--- START Input data ---
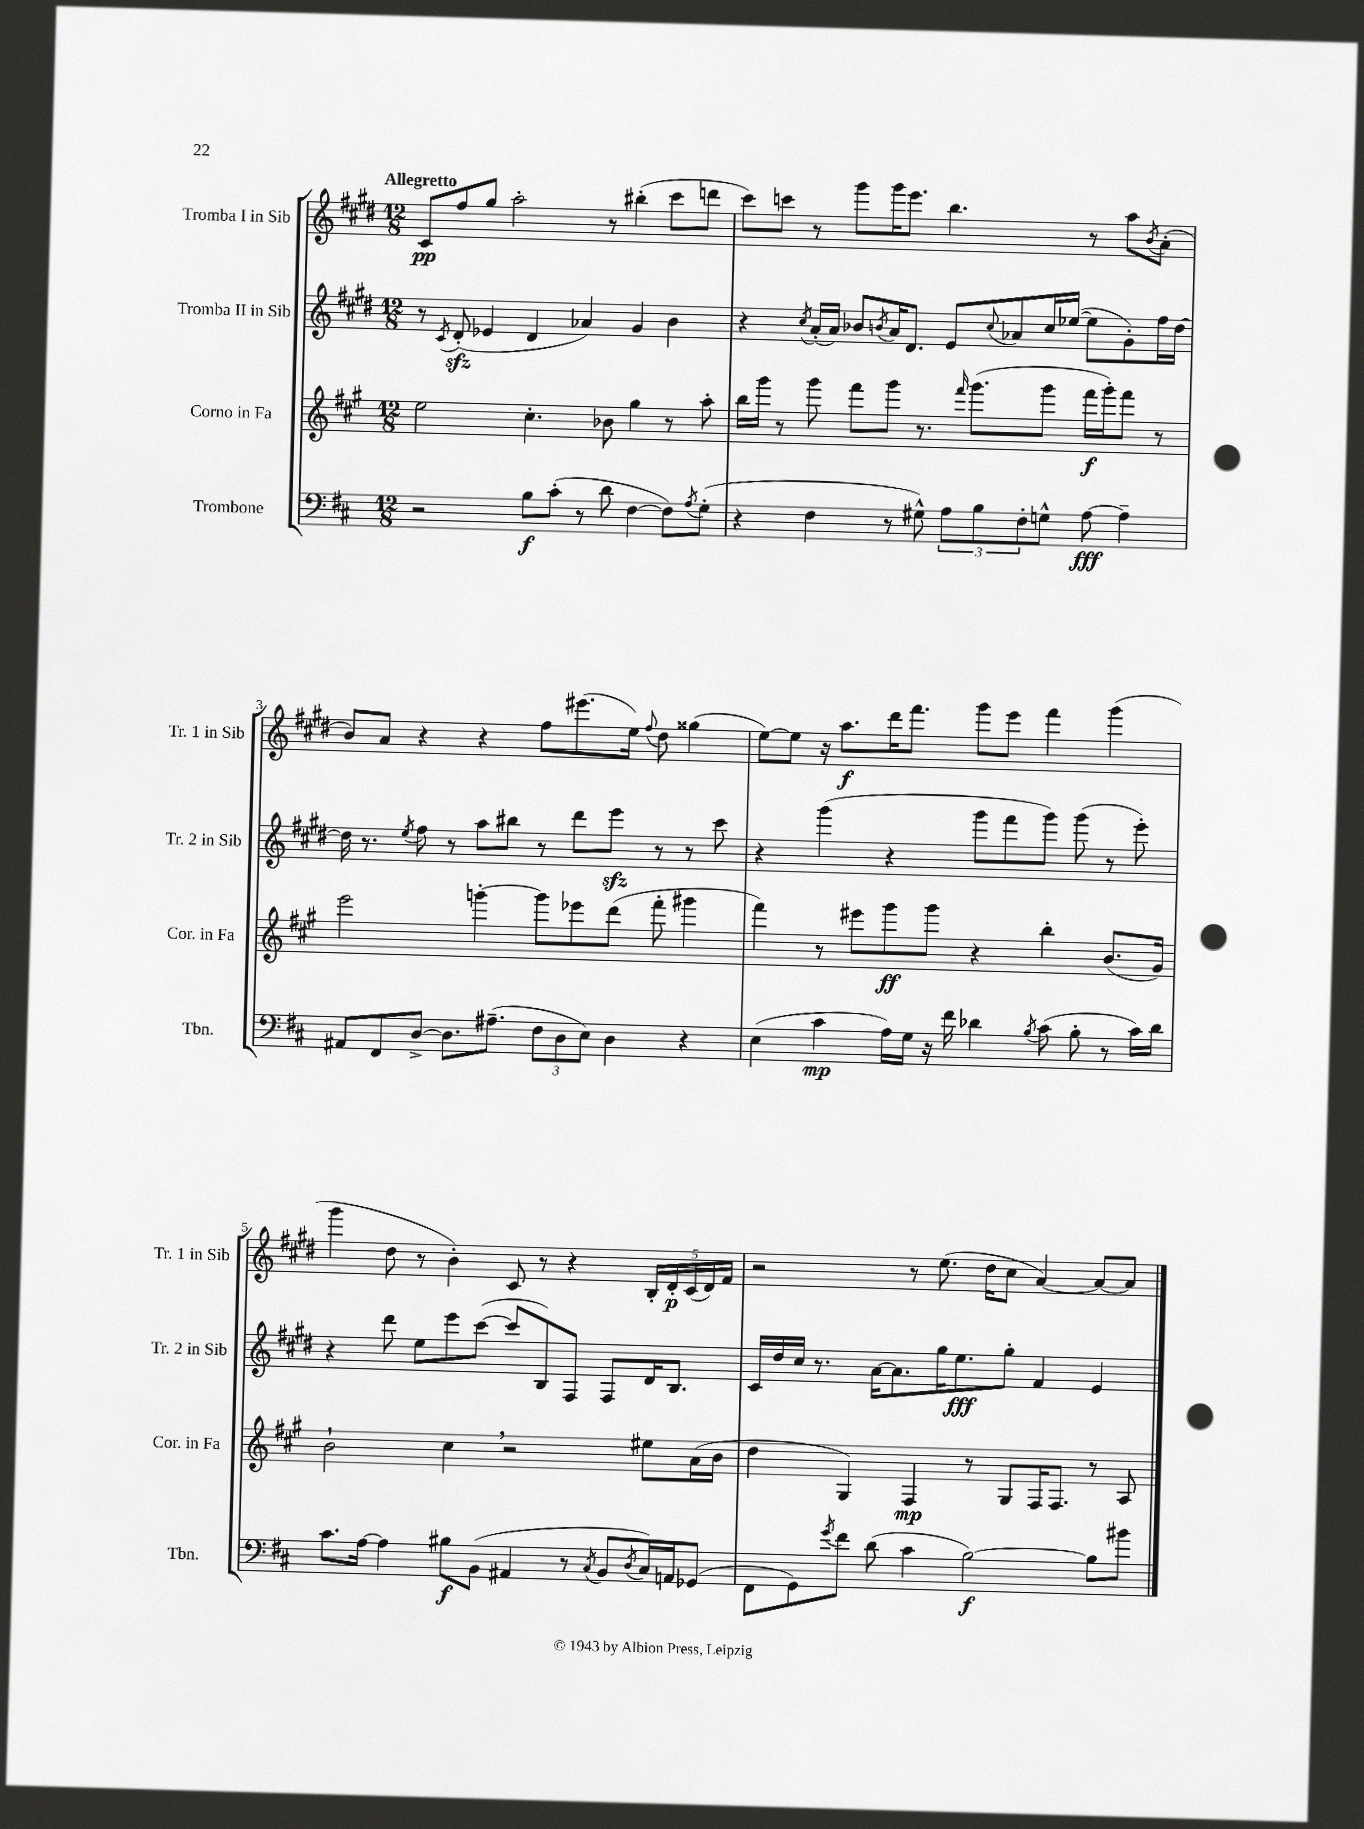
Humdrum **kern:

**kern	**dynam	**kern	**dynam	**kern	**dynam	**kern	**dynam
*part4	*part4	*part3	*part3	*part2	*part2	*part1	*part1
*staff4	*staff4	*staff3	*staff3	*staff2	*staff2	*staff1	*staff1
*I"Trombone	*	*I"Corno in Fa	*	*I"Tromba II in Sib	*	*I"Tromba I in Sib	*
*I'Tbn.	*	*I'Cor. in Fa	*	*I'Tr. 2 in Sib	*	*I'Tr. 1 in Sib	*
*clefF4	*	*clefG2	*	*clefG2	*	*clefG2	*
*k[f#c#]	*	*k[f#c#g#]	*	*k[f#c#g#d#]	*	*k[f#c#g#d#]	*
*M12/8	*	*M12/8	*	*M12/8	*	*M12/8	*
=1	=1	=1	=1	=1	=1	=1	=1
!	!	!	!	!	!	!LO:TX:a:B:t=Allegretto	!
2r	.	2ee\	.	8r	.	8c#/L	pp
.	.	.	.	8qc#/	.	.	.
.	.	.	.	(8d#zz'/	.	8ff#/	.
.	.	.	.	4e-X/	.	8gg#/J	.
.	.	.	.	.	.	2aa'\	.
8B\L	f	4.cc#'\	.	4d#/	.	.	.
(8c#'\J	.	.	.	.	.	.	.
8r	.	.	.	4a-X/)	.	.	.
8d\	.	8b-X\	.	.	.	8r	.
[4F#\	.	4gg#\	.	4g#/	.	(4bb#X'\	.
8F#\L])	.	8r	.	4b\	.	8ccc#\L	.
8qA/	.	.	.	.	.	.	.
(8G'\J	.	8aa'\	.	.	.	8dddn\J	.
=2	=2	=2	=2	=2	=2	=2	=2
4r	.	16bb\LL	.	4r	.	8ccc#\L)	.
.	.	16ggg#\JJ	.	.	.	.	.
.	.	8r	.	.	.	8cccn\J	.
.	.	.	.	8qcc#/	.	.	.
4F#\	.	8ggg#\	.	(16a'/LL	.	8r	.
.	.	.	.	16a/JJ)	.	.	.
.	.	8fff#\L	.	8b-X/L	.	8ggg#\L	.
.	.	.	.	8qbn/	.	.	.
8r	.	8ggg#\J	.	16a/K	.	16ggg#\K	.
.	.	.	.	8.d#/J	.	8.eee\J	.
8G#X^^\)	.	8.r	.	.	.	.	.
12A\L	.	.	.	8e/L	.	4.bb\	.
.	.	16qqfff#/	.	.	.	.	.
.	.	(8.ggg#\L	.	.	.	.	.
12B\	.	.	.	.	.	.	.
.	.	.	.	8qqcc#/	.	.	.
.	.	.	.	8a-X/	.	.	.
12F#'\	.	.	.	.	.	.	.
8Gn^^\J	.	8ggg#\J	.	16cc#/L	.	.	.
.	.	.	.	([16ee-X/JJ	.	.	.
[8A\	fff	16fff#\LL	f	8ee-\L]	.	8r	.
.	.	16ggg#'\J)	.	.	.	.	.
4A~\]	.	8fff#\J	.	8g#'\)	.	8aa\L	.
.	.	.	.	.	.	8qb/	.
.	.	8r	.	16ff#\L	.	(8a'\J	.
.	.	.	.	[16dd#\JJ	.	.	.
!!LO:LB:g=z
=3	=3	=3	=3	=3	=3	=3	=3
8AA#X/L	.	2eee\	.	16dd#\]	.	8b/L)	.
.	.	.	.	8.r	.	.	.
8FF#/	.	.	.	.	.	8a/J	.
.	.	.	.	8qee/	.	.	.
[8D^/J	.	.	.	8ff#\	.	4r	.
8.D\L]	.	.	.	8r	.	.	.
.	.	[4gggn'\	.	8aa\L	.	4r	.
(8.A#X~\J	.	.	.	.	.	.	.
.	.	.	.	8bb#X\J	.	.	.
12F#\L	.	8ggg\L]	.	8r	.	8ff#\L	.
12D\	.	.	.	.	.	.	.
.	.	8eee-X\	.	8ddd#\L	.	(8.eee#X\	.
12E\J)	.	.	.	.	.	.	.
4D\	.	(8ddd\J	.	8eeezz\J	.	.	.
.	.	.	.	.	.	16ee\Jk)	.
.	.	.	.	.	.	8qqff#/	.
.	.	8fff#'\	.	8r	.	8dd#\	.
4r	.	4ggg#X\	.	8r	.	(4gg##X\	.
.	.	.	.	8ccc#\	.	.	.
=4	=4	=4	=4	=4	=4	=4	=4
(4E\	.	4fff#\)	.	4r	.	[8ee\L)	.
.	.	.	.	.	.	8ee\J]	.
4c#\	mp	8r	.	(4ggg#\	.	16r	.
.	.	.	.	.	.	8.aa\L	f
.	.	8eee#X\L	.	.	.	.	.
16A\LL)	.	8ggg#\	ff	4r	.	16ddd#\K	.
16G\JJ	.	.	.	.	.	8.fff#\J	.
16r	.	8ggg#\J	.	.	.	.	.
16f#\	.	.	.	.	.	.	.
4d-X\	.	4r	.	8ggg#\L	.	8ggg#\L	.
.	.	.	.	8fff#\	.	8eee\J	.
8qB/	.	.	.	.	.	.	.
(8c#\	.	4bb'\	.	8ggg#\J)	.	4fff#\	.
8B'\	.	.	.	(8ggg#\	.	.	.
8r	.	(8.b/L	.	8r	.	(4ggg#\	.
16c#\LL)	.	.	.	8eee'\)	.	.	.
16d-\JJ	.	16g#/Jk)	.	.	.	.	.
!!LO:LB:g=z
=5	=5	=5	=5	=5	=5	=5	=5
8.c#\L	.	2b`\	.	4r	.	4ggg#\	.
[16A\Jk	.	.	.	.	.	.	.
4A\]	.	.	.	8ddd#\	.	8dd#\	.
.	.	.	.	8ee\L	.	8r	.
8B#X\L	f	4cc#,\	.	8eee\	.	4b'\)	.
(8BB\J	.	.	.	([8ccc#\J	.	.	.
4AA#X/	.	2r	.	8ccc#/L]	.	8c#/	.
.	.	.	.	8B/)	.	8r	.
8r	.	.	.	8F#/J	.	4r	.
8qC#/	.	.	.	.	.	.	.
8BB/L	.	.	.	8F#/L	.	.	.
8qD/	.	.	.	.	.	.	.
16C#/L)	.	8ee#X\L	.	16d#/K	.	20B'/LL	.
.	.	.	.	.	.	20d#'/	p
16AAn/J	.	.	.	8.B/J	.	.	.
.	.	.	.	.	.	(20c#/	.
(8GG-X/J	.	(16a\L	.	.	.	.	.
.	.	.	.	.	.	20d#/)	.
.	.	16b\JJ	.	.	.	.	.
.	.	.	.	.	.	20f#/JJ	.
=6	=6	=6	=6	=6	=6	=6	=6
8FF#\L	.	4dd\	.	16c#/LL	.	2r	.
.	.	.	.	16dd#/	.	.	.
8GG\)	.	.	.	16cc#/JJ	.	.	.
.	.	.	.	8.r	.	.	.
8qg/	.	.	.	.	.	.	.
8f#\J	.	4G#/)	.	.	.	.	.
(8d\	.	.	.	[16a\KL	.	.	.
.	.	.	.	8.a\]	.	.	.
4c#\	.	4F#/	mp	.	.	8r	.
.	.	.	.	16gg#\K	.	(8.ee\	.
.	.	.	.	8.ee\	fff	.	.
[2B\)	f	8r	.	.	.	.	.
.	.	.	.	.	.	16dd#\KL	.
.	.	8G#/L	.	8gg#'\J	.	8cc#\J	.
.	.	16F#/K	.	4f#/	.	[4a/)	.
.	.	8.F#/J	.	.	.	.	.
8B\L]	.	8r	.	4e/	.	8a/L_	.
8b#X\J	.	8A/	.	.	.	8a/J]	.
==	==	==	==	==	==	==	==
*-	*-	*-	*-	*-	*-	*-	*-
--- END Input data ---
Your goal: Count the lines in the rows above that contain the string "kern", treating uppercase and lowercase as different, and reply with only the number.

Finished answer: 2